Directions :: Somewhere below, one line contains "white square: (25, 66) -> (35, 75), moved" and a later line contains "pink arrow: (46, 79) -> (69, 76), turned 64". Output those two lines and everything between them exactly, and nothing else.

*** Dataset ***

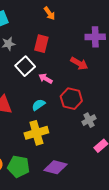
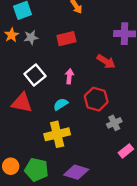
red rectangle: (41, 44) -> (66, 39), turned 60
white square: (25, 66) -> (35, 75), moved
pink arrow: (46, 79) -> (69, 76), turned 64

*** End of Dataset ***
*** Dataset ***

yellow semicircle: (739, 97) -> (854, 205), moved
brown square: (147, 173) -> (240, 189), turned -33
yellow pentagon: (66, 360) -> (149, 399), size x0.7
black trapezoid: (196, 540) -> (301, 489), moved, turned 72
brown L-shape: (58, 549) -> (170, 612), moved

*** End of Dataset ***

Result below ::
white square: (25, 66) -> (35, 75), moved
pink arrow: (46, 79) -> (69, 76), turned 64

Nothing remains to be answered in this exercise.